▶ [Supplied entries]:
=====

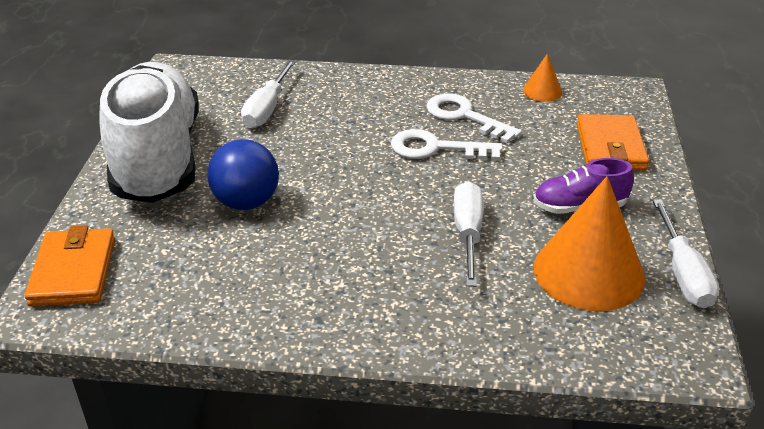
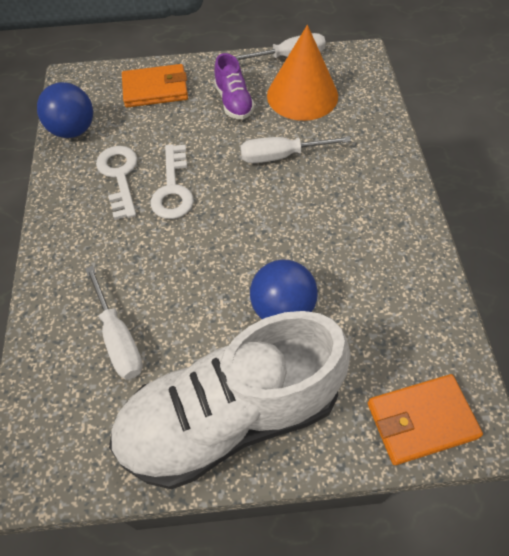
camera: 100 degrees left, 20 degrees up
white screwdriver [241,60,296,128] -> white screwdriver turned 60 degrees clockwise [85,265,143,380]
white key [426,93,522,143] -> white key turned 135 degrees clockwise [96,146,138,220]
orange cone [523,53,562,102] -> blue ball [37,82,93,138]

=====

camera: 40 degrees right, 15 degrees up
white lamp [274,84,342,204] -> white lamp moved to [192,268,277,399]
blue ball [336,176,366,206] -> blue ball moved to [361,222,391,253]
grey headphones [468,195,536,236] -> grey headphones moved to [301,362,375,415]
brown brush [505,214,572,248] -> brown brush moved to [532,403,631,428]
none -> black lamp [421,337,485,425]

=====

▶ [What the task requires]:
Looking at the entries above, can you reproduce exactly the lines from the one that holds "brown brush [505,214,572,248]" through the one that holds "none -> black lamp [421,337,485,425]", and only those?

▶ [Problem solution]:
brown brush [505,214,572,248] -> brown brush moved to [532,403,631,428]
none -> black lamp [421,337,485,425]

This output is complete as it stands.